What needs to be done: Reading the data below, count the lines that carry the string "trapezoid". Give nothing but the count.

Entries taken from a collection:
::::::::
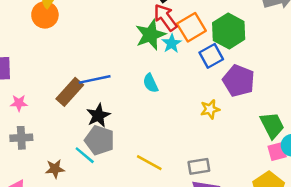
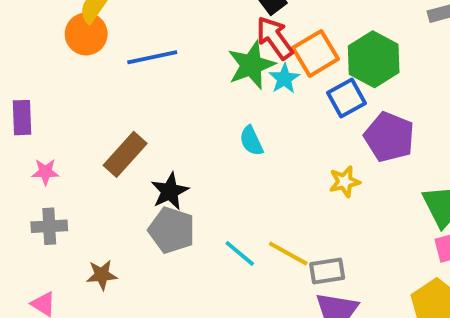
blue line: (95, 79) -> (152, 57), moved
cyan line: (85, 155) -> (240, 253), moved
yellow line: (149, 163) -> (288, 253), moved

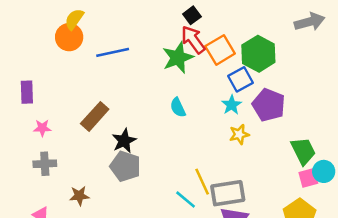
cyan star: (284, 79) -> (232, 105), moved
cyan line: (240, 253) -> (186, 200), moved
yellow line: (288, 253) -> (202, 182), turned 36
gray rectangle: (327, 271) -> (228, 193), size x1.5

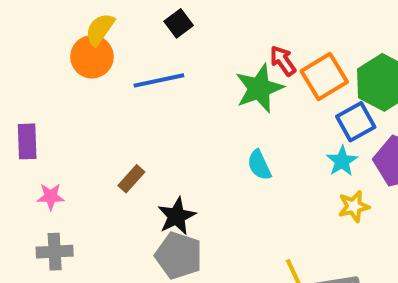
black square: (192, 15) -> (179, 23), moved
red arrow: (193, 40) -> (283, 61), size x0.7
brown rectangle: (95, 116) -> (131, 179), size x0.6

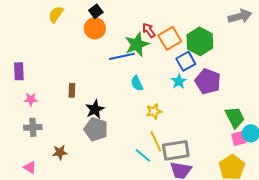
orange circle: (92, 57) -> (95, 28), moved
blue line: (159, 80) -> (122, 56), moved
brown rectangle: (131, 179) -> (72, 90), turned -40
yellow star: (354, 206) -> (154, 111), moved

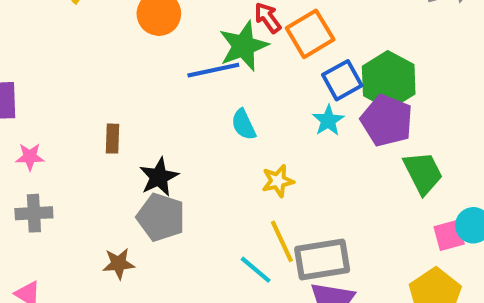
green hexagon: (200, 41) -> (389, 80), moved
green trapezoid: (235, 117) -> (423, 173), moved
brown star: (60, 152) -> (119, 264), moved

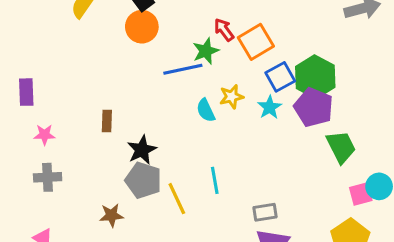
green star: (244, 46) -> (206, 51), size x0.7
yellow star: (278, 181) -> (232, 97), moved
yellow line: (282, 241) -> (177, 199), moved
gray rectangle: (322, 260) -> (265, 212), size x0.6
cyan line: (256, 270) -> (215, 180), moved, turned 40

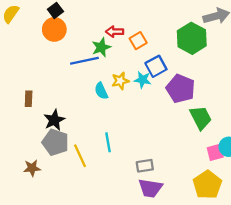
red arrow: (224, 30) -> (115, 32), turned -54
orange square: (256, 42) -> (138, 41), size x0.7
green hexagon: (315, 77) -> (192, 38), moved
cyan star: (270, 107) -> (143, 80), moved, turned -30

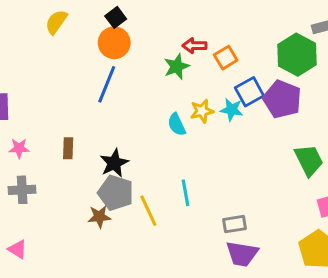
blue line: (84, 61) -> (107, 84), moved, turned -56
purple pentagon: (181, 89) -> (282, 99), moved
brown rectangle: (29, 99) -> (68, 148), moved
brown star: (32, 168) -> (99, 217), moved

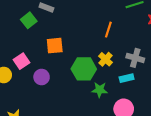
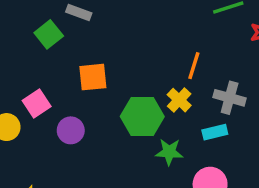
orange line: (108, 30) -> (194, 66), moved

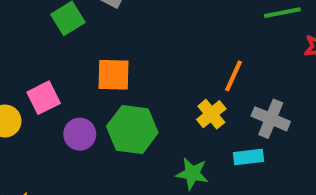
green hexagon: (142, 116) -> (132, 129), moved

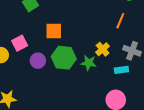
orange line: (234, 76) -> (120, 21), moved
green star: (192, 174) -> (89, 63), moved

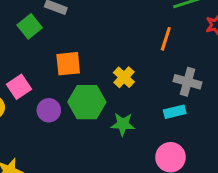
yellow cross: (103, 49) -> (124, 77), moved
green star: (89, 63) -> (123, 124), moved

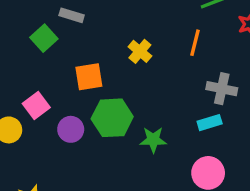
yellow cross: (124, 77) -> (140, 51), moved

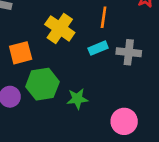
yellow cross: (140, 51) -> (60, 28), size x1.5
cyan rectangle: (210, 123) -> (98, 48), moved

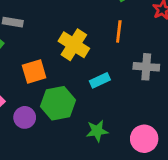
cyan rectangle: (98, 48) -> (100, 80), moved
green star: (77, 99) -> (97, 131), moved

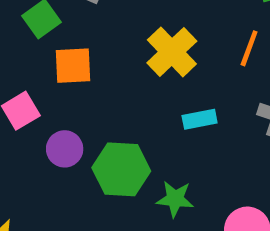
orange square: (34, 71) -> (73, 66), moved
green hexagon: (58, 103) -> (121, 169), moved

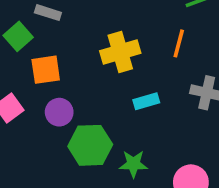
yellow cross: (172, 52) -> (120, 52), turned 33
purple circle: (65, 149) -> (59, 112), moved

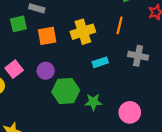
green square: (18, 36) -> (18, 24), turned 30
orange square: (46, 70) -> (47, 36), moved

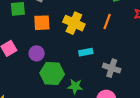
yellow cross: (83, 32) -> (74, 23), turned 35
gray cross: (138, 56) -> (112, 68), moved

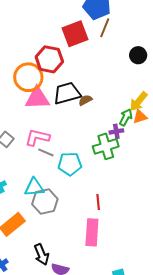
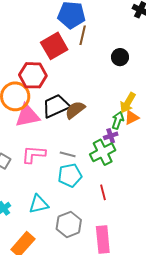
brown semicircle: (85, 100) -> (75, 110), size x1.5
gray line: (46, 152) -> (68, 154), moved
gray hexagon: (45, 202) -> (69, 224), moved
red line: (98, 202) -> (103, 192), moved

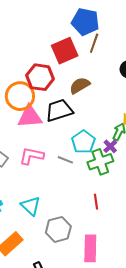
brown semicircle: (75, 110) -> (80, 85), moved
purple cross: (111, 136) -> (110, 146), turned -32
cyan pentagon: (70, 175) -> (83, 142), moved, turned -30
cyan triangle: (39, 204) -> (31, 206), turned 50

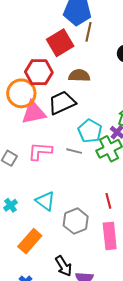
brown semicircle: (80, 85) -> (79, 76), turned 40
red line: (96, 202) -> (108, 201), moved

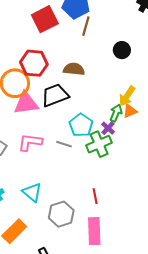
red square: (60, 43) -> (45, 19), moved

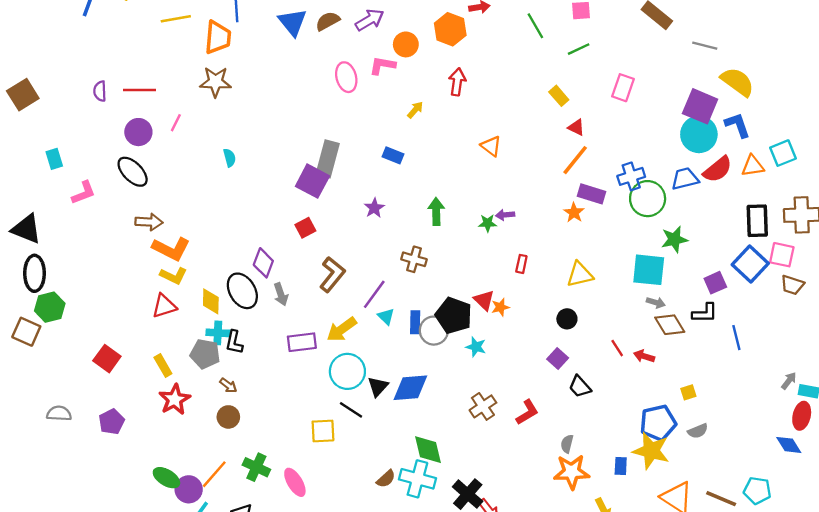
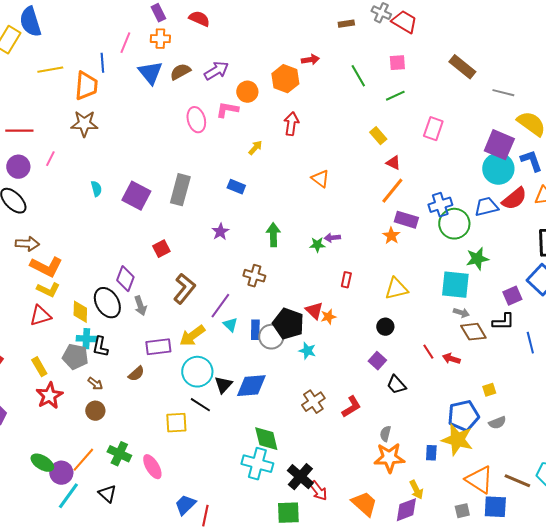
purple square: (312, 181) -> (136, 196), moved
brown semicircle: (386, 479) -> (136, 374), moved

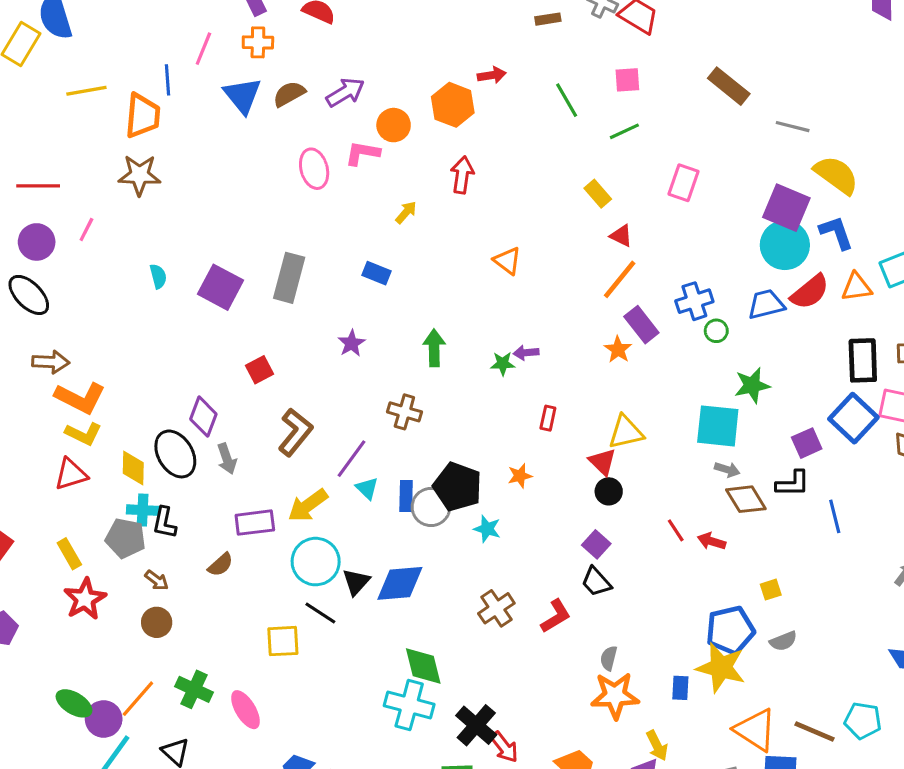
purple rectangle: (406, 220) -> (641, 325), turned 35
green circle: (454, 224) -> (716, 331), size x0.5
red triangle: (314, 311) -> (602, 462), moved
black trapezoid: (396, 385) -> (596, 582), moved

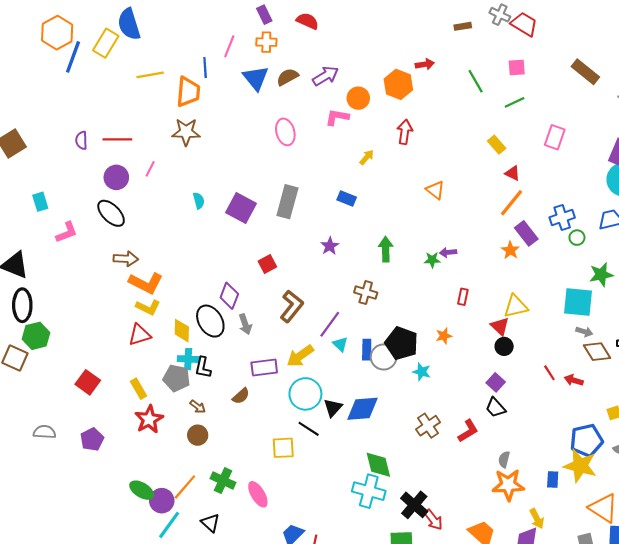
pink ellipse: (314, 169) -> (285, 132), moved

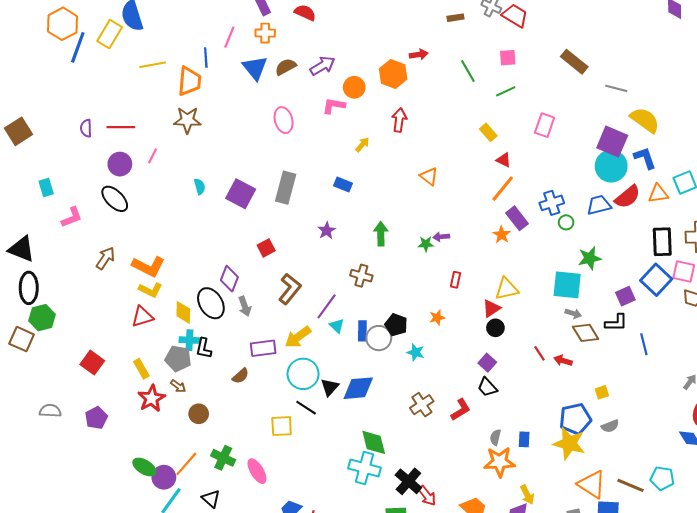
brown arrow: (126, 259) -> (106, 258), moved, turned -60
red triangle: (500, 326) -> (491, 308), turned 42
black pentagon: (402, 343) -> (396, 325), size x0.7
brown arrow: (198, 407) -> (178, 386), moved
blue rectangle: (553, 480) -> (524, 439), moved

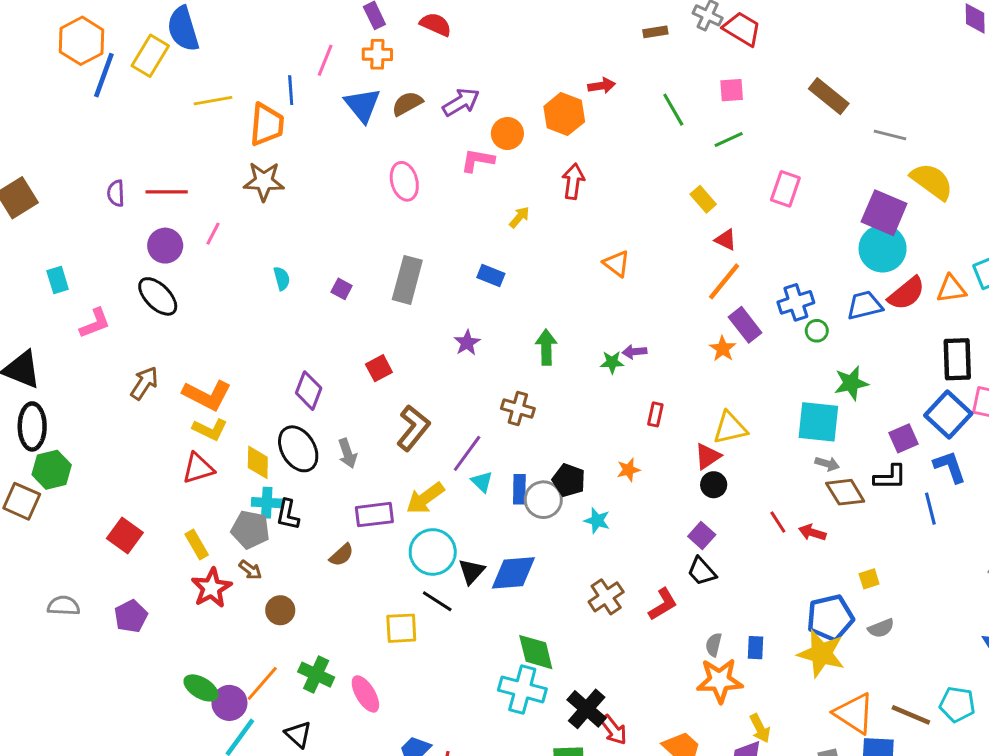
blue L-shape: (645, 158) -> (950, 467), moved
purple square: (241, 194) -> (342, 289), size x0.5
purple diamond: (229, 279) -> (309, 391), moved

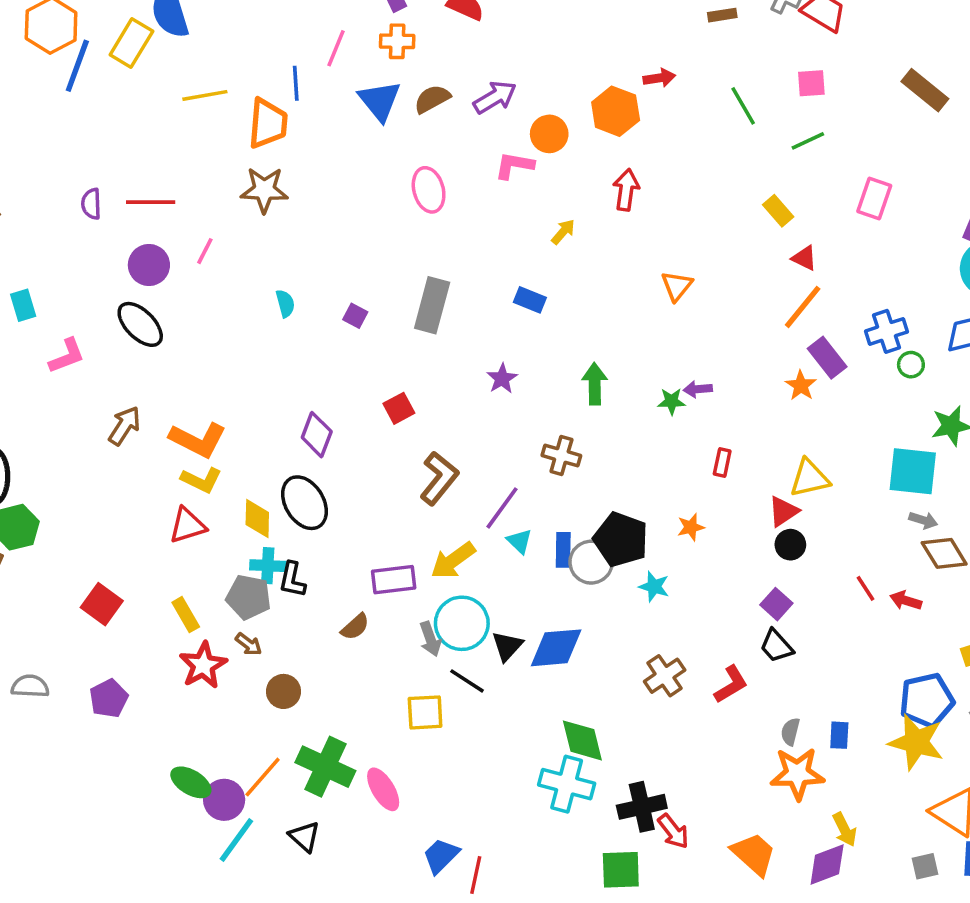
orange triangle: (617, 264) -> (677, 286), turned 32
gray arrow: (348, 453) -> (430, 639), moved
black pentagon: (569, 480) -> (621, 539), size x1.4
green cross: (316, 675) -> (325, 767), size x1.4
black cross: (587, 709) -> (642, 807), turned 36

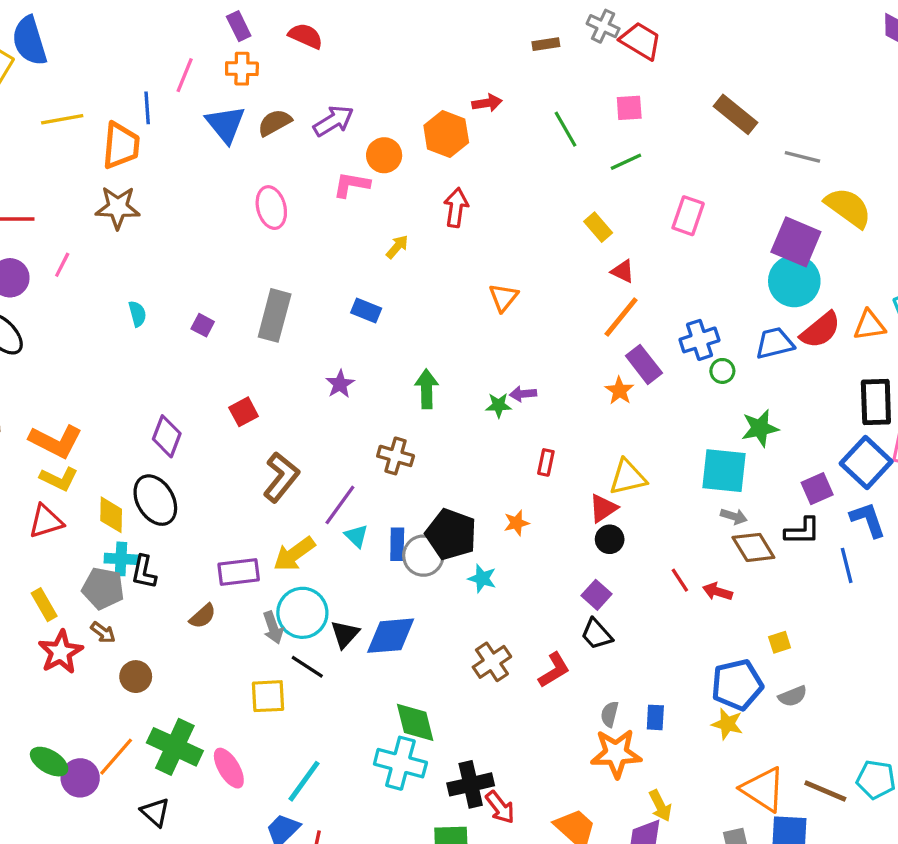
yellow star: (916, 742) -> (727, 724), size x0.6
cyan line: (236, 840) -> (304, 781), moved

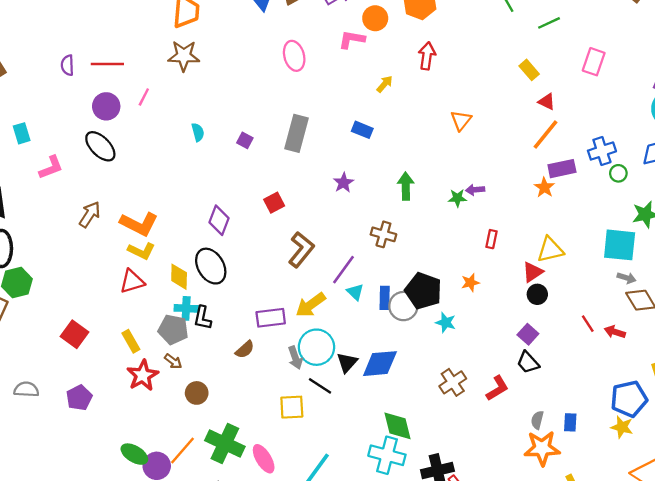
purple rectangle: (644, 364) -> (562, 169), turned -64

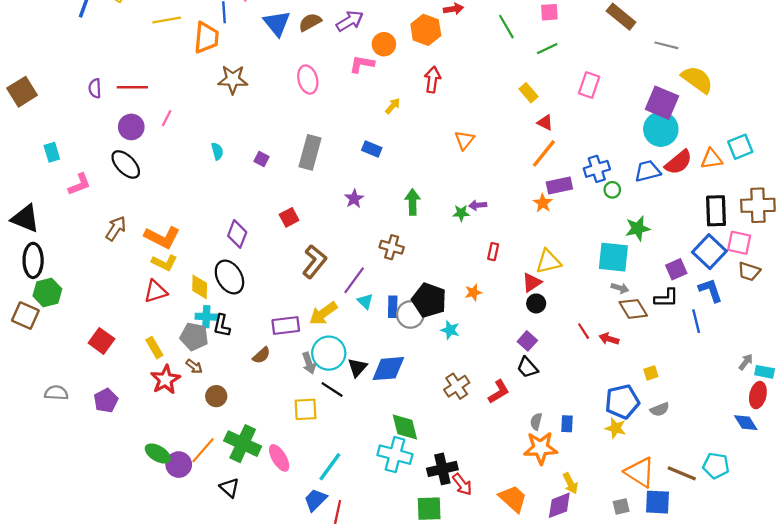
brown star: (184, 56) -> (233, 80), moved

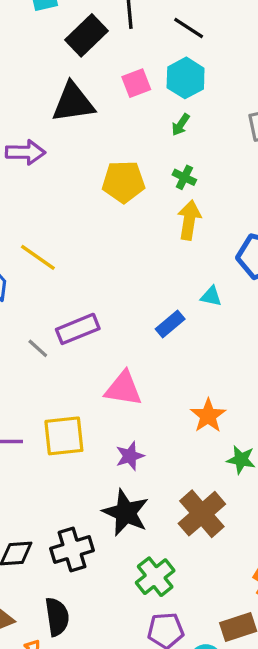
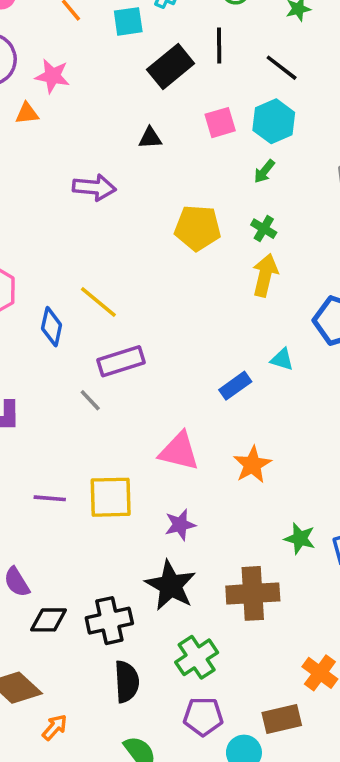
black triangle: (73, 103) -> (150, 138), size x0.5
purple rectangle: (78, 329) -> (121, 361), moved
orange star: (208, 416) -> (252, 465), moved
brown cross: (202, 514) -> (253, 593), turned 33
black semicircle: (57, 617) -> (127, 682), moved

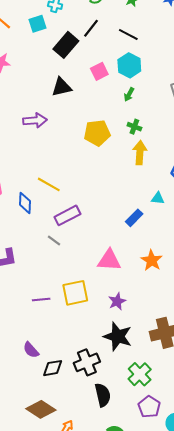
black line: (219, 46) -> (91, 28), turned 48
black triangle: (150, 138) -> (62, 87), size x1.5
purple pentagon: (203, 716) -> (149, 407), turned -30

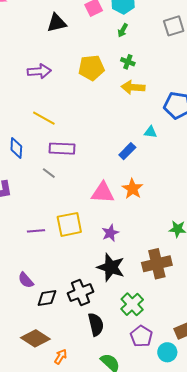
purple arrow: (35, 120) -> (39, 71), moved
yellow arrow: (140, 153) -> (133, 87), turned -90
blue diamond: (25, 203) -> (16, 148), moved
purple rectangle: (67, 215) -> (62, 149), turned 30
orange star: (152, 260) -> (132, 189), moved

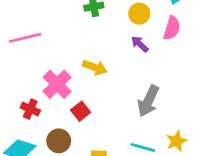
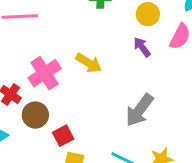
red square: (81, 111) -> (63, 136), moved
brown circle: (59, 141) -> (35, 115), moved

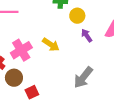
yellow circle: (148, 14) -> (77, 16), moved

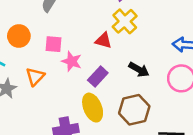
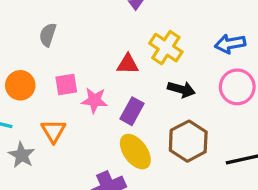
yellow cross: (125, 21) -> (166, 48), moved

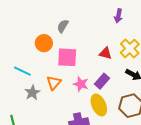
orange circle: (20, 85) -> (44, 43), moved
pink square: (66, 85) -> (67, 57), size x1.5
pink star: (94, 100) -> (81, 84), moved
::::::::
Exercise solution: 2